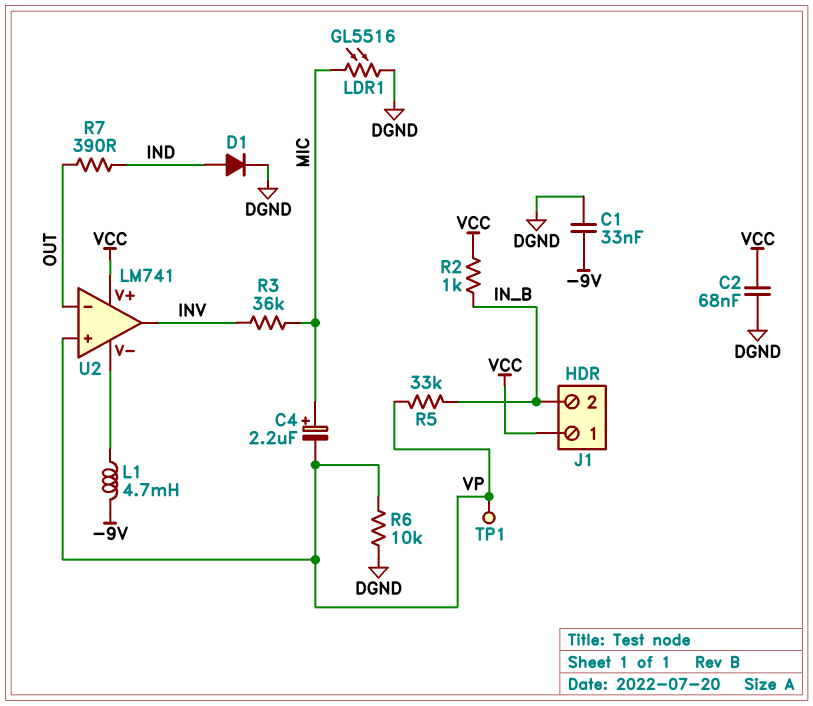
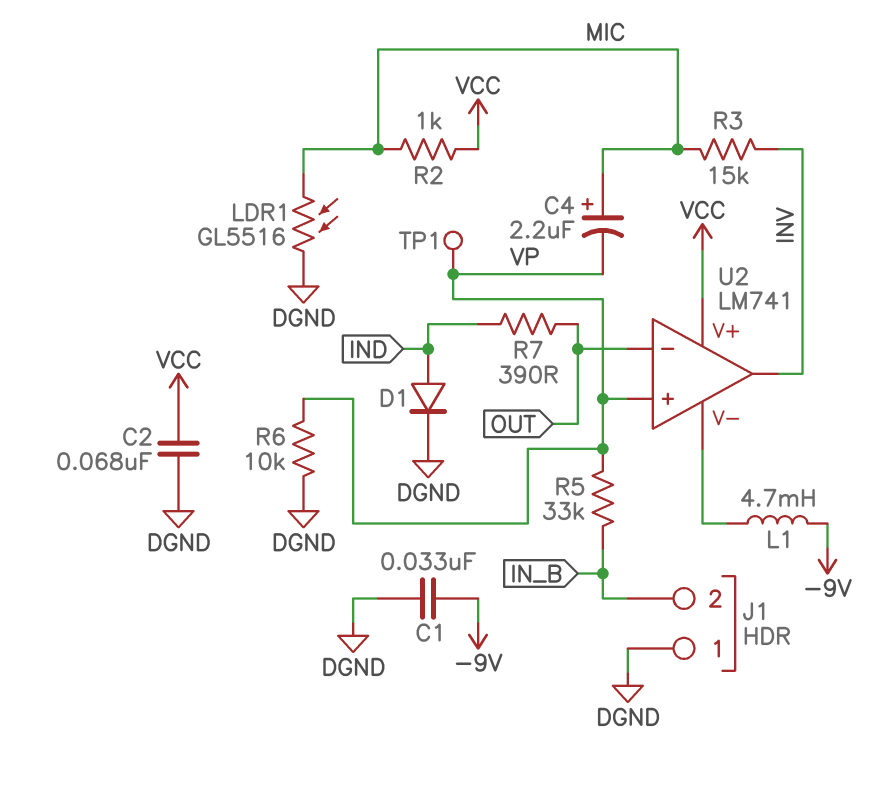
J1 pin 1: VCC -> DGND
R2: 1k (IN_B, VCC) -> 1k (MIC, VCC)
R3: 36k (INV, MIC) -> 15k (INV, MIC)

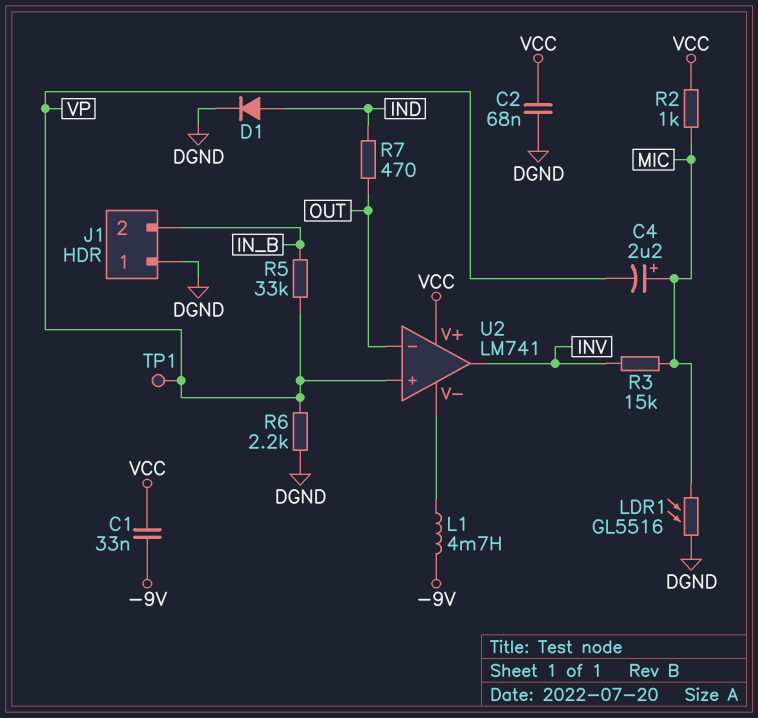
C1: 33nF (-9V, DGND) -> 33nF (-9V, VCC)
R6: 10k (DGND, VP) -> 2.2k (DGND, VP)
R7: 390 (IND, OUT) -> 470 (IND, OUT)

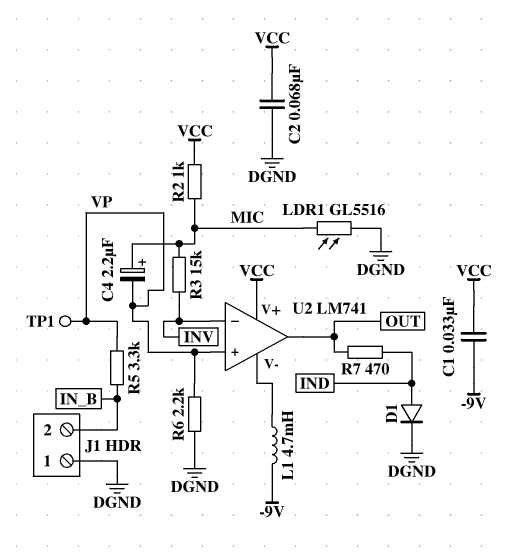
R5: 33k (IN_B, VP) -> 3.3k (IN_B, VP)
U2 pin in-: OUT -> INV
U2 pin out: INV -> OUT

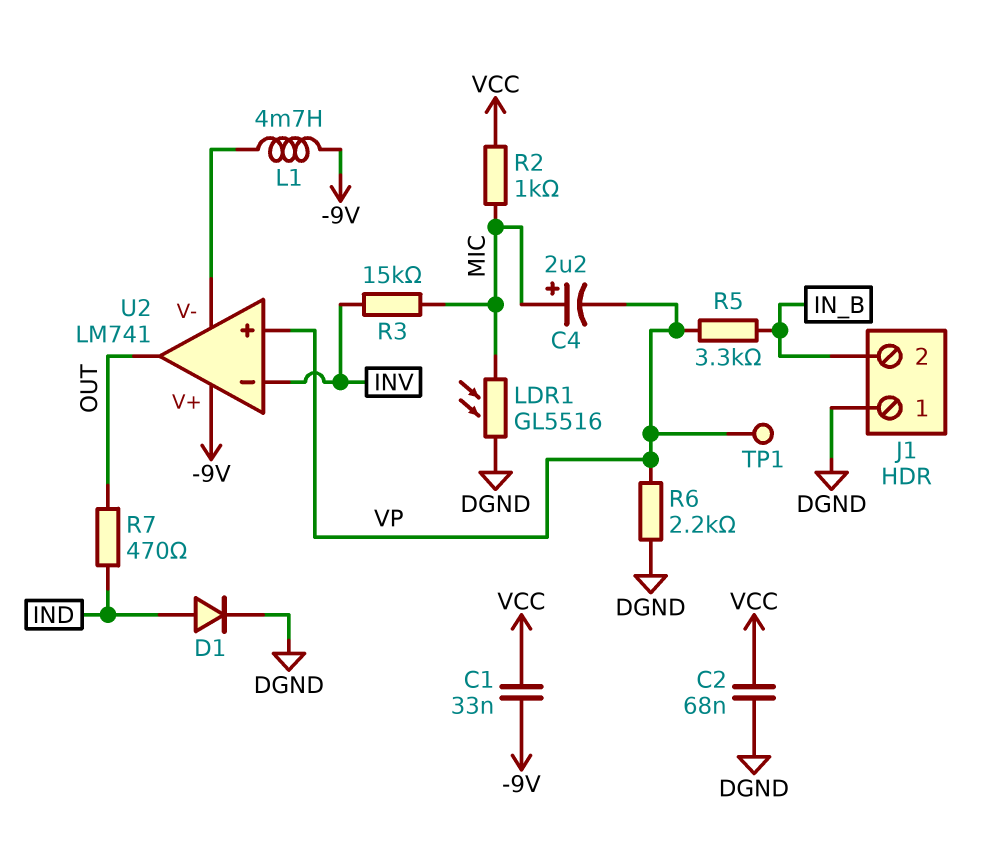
U2 pin V+: VCC -> -9V

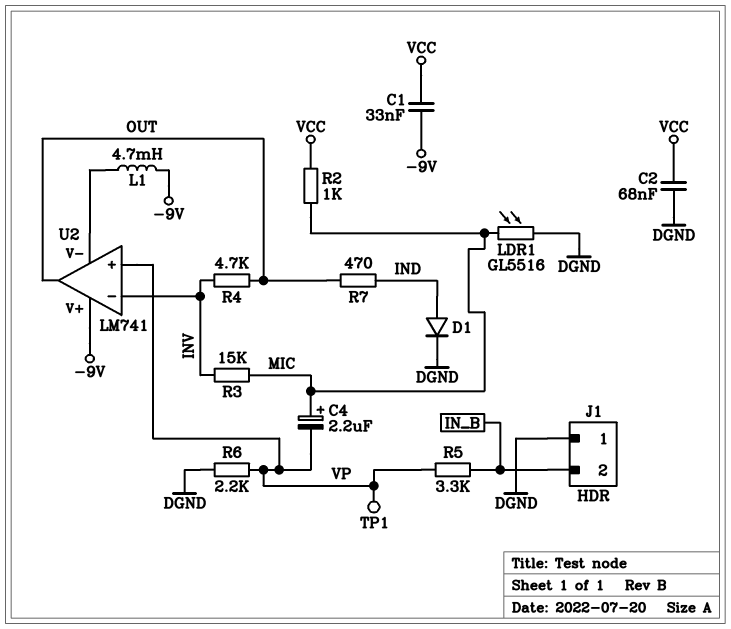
R4: none -> 4.7k (INV, OUT)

-=-=-

ACTION ITEM. Excluding every picture, set down the listing exactly.

WRITTEN SOLUTION.
J1 pin 1: VCC -> DGND
R2: 1k (IN_B, VCC) -> 1k (MIC, VCC)
R3: 36k (INV, MIC) -> 15k (INV, MIC)

C1: 33nF (-9V, DGND) -> 33nF (-9V, VCC)
R6: 10k (DGND, VP) -> 2.2k (DGND, VP)
R7: 390 (IND, OUT) -> 470 (IND, OUT)

R5: 33k (IN_B, VP) -> 3.3k (IN_B, VP)
U2 pin in-: OUT -> INV
U2 pin out: INV -> OUT

U2 pin V+: VCC -> -9V

R4: none -> 4.7k (INV, OUT)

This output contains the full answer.